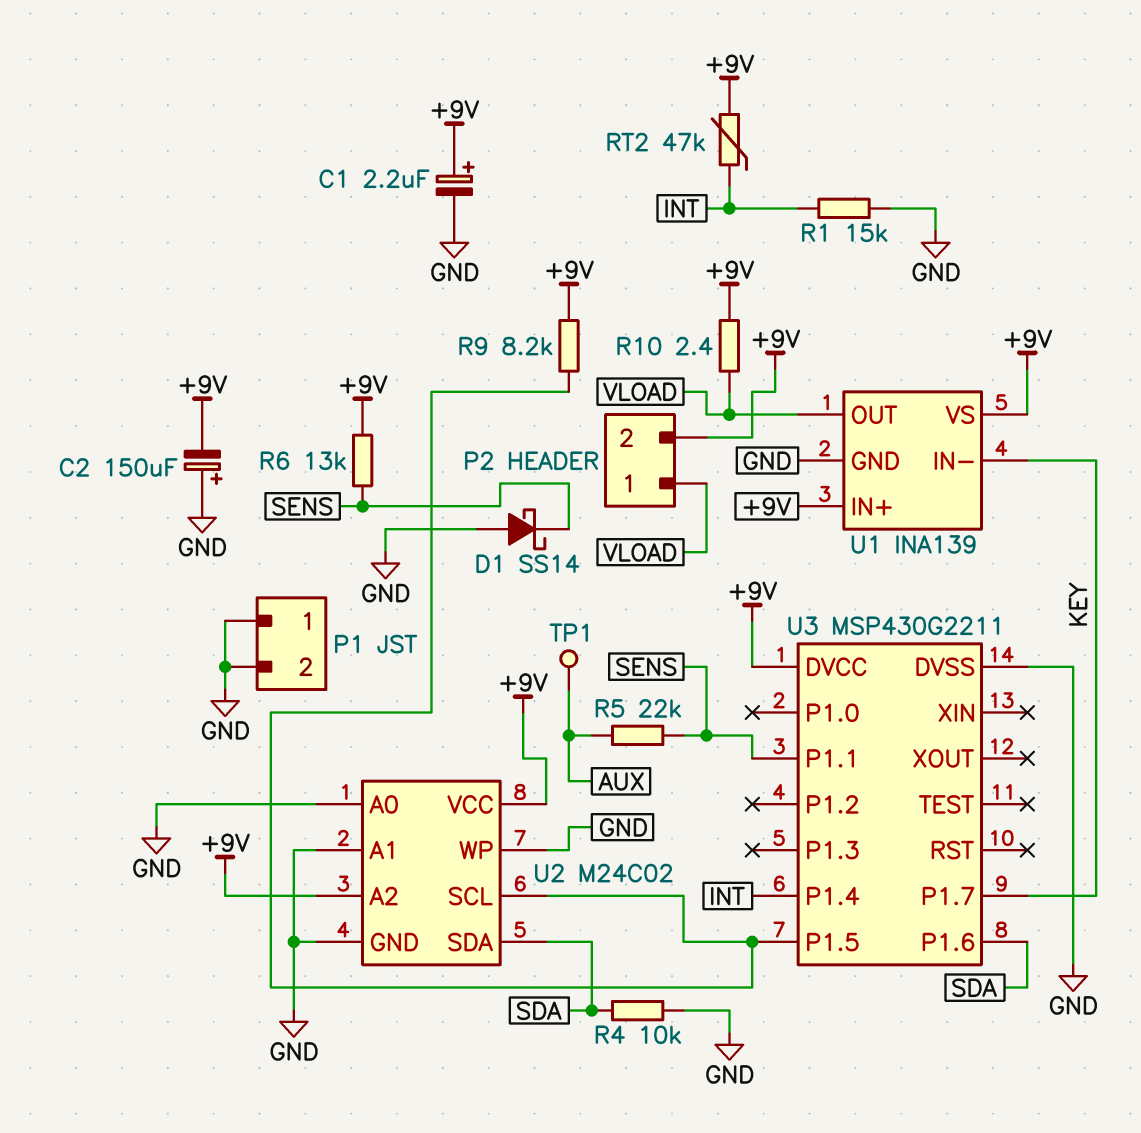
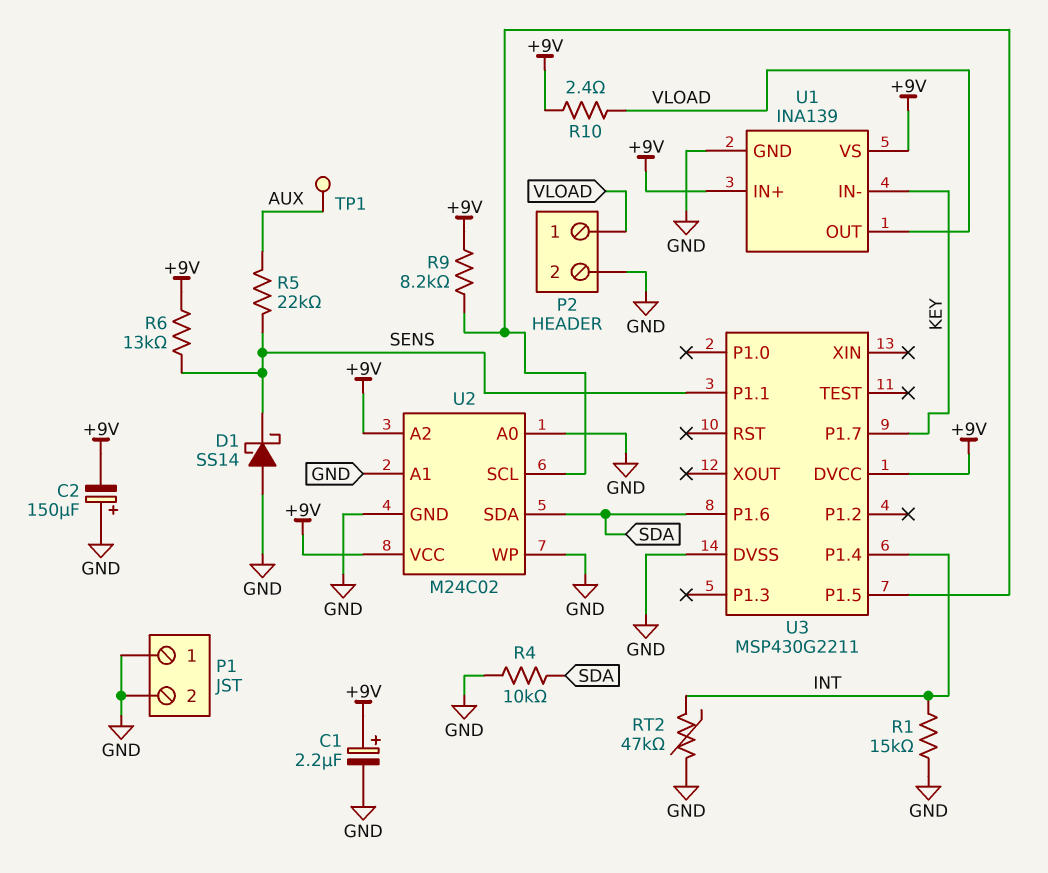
P2 pin 2: +9V -> GND
RT2: 47k (+9V, INT) -> 47k (GND, INT)

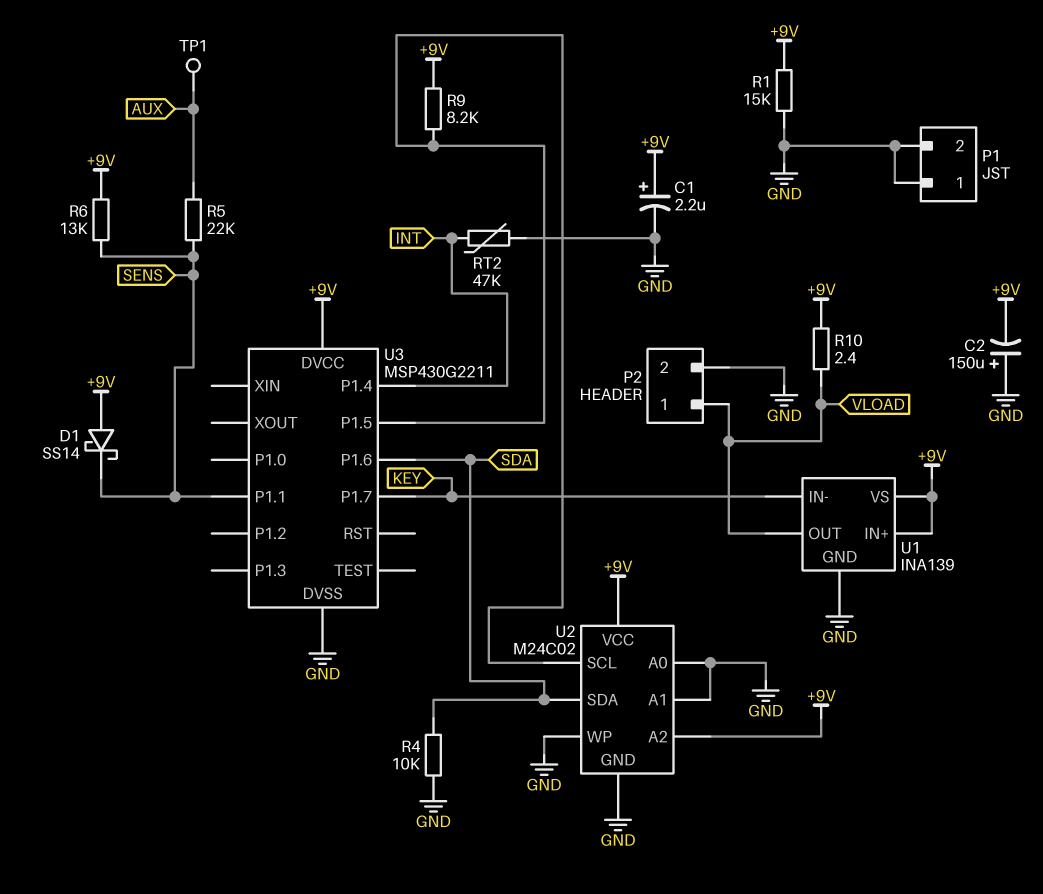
D1: schottky SS14 (A GND, K SENS) -> schottky SS14 (A +9V, K SENS)
R1: 15k (GND, INT) -> 15k (+9V, GND)

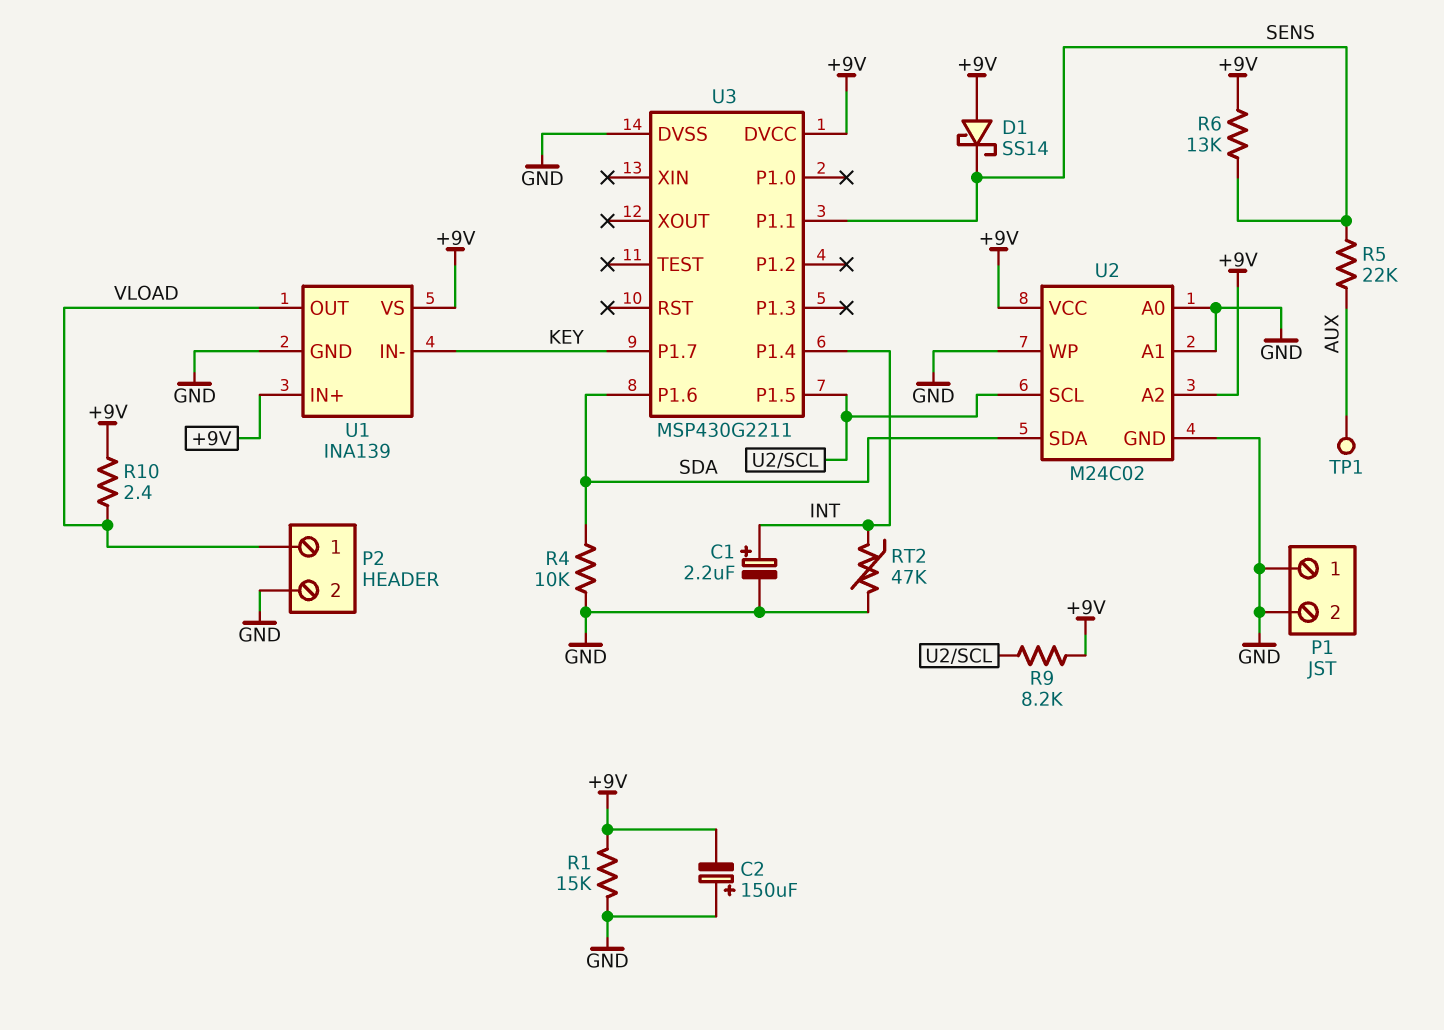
C1: 2.2uF (plus +9V, minus GND) -> 2.2uF (plus INT, minus GND)

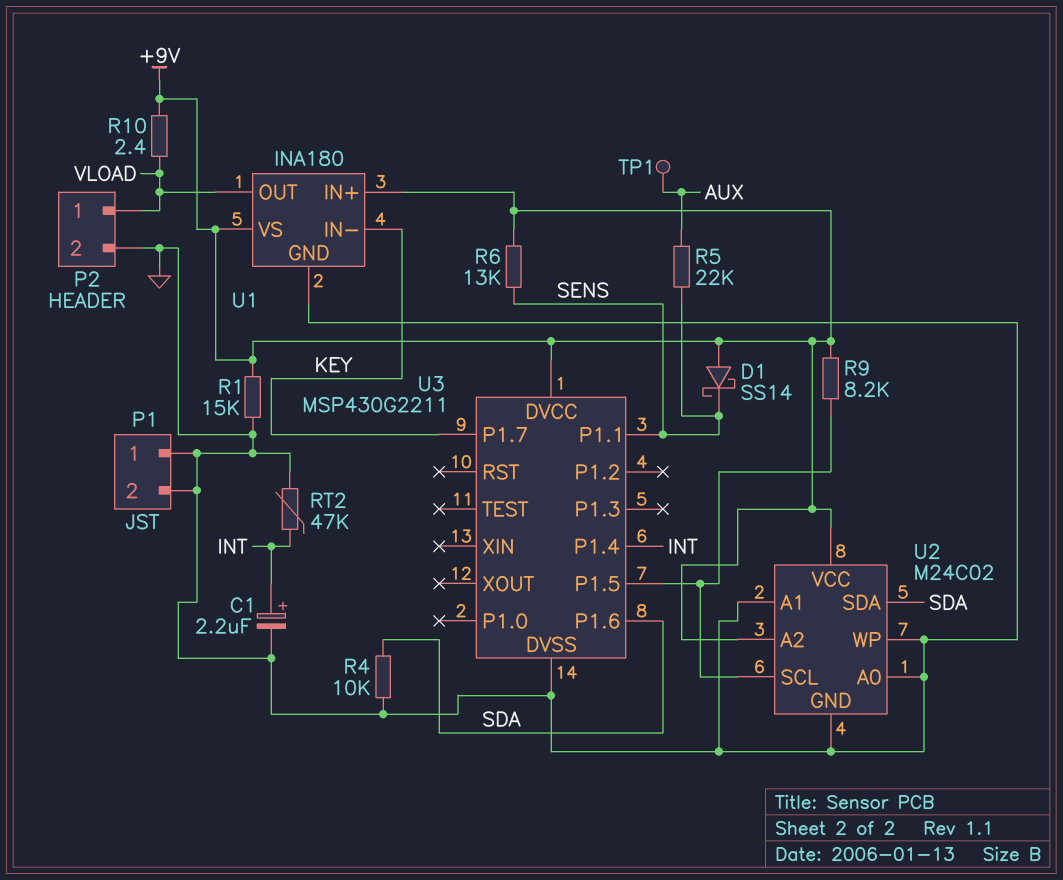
C2: 150uF (plus GND, minus +9V) -> none
U1: INA139 -> INA180

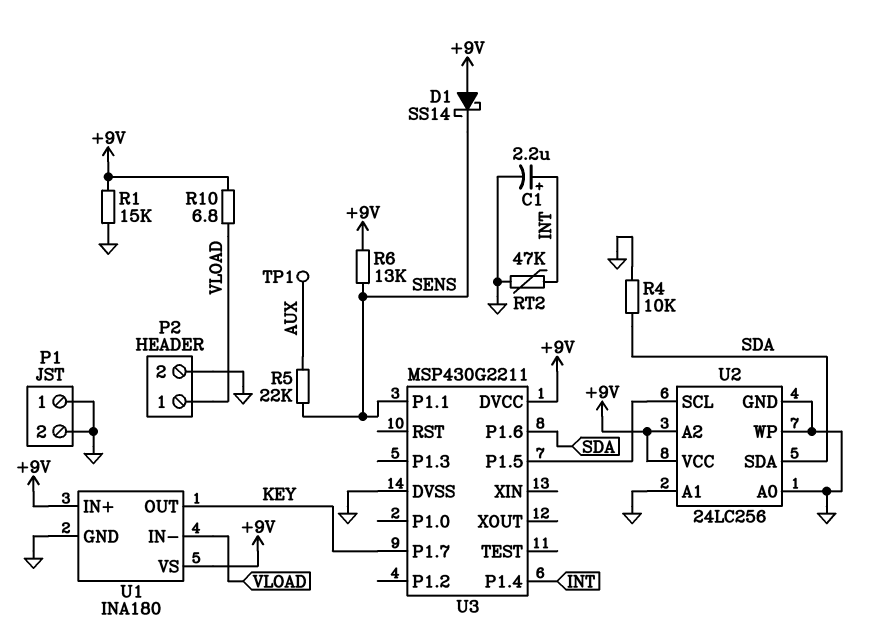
R9: 8.2k (+9V, U2/SCL) -> none
R10: 2.4 (+9V, VLOAD) -> 6.8 (+9V, VLOAD)
U1 pin IN-: KEY -> VLOAD
U1 pin OUT: VLOAD -> KEY
U2: M24C02 -> 24LC256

* _Exercise directions_
Everything from the line containing "U1: INA139 -> INA180" to the last line of the listing above is to be written out exactly, except the pictures, and nothing else.

* _Task solution_
U1: INA139 -> INA180

R9: 8.2k (+9V, U2/SCL) -> none
R10: 2.4 (+9V, VLOAD) -> 6.8 (+9V, VLOAD)
U1 pin IN-: KEY -> VLOAD
U1 pin OUT: VLOAD -> KEY
U2: M24C02 -> 24LC256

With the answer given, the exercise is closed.